## EXERCISE PROMPT
Exactly the lines starting at the line containing "purple lamp: [284,223,337,324]" and ending at the line containing "yellow boat: [484,62,525,151]" are to be written out from the listing below, both included.

..............................

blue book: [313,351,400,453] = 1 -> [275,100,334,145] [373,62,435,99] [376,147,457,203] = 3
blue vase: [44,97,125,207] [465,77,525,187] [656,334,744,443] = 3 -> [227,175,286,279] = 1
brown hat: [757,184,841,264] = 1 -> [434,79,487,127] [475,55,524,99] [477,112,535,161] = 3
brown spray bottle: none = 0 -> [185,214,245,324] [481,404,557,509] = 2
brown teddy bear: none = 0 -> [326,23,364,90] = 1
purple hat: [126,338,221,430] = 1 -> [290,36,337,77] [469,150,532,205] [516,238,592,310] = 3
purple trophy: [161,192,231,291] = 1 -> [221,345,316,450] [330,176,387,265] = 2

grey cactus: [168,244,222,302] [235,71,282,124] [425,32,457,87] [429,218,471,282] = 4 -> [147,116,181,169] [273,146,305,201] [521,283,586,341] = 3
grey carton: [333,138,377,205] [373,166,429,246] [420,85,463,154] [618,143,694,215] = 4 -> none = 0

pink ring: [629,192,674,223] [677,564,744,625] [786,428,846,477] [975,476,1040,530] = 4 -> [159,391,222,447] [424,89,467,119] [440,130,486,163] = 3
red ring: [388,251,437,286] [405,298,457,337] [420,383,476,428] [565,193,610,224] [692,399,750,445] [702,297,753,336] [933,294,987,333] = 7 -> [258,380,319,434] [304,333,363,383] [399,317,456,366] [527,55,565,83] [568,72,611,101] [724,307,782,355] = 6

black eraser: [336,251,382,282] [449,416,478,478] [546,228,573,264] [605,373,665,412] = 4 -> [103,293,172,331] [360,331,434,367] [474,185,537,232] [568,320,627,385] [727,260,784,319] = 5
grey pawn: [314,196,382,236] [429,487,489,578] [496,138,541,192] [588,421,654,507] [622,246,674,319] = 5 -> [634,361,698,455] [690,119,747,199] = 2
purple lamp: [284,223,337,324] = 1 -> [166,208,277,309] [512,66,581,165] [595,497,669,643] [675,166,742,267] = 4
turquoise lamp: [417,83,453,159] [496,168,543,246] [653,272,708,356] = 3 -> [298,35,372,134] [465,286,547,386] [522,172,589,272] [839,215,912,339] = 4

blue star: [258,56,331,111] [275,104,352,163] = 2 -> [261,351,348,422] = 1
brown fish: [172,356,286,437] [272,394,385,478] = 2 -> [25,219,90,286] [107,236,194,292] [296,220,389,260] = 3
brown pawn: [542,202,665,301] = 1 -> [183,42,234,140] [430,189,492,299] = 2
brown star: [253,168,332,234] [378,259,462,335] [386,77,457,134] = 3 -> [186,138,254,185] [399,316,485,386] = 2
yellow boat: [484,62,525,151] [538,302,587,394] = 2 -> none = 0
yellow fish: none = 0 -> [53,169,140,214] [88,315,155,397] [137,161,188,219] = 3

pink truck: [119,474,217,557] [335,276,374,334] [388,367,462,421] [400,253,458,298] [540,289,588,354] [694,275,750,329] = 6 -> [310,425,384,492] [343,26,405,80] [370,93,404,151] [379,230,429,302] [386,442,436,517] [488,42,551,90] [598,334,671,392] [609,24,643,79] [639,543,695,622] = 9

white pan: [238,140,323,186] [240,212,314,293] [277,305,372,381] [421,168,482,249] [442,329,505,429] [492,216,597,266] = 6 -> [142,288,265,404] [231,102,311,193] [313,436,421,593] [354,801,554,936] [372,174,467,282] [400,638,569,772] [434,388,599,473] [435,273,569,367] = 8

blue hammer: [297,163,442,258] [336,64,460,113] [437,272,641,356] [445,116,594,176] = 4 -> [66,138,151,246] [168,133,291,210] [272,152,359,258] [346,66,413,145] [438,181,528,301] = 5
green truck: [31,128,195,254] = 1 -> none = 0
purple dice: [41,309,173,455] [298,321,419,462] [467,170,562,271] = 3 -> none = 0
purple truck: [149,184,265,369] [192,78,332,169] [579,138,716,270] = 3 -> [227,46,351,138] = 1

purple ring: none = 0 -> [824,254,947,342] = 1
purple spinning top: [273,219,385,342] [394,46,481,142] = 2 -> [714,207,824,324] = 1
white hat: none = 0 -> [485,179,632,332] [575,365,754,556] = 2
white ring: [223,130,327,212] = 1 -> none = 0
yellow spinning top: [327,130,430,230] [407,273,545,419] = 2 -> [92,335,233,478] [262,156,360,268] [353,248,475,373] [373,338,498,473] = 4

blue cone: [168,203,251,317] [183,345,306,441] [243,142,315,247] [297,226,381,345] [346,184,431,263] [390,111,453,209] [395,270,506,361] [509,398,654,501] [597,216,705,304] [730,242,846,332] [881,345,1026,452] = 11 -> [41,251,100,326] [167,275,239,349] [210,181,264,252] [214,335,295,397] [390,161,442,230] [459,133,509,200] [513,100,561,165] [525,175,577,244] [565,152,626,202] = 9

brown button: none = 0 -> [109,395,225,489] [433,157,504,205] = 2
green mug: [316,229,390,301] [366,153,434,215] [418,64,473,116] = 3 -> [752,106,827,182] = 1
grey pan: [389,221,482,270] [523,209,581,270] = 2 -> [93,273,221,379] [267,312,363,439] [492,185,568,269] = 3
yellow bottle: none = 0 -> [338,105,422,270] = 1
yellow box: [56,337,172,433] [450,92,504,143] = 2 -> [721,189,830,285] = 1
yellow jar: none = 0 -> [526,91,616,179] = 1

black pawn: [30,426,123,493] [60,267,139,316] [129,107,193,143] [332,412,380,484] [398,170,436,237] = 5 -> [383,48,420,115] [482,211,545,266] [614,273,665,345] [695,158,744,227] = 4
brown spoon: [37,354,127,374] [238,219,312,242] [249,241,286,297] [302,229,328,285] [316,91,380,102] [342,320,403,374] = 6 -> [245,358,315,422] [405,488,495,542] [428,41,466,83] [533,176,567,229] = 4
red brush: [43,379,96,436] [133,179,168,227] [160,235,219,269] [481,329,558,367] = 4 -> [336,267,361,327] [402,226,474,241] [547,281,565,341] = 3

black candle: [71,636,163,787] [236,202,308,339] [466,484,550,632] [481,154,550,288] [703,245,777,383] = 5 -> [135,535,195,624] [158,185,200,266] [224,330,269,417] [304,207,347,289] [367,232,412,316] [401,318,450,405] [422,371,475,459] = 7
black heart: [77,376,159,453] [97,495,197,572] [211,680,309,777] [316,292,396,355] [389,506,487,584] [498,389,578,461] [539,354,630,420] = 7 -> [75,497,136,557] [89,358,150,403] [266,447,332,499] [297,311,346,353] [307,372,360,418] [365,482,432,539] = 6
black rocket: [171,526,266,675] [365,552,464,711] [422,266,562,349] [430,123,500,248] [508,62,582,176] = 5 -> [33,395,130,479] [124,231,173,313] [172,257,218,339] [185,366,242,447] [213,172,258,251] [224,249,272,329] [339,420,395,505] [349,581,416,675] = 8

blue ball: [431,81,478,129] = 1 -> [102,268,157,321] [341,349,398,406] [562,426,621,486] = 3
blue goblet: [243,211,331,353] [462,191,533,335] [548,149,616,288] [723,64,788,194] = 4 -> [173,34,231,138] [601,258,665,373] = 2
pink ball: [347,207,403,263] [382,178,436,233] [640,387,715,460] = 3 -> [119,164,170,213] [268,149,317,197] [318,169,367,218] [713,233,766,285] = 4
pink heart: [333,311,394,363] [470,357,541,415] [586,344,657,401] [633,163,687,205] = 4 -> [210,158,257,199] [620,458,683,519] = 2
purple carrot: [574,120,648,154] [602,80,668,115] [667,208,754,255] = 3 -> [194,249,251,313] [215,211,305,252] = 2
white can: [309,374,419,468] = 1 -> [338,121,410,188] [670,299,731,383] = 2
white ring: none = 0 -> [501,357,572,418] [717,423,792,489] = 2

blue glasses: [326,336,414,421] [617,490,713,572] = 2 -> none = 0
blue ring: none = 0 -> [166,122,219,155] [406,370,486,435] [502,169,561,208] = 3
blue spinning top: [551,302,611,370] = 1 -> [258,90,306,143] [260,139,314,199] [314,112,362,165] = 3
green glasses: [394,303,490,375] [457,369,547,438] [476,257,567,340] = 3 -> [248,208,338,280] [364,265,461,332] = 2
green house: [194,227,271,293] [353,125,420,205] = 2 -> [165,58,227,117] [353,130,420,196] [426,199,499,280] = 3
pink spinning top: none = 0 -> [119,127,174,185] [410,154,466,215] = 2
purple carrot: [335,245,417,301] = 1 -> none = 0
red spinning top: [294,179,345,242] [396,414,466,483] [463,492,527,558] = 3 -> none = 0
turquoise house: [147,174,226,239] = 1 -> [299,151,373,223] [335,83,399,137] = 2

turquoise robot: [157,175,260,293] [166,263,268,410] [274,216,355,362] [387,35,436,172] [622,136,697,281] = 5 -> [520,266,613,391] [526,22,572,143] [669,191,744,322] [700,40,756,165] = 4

..............................

## WRITTEN RESPONSE
purple lamp: [284,223,337,324] = 1 -> [166,208,277,309] [512,66,581,165] [595,497,669,643] [675,166,742,267] = 4
turquoise lamp: [417,83,453,159] [496,168,543,246] [653,272,708,356] = 3 -> [298,35,372,134] [465,286,547,386] [522,172,589,272] [839,215,912,339] = 4

blue star: [258,56,331,111] [275,104,352,163] = 2 -> [261,351,348,422] = 1
brown fish: [172,356,286,437] [272,394,385,478] = 2 -> [25,219,90,286] [107,236,194,292] [296,220,389,260] = 3
brown pawn: [542,202,665,301] = 1 -> [183,42,234,140] [430,189,492,299] = 2
brown star: [253,168,332,234] [378,259,462,335] [386,77,457,134] = 3 -> [186,138,254,185] [399,316,485,386] = 2
yellow boat: [484,62,525,151] [538,302,587,394] = 2 -> none = 0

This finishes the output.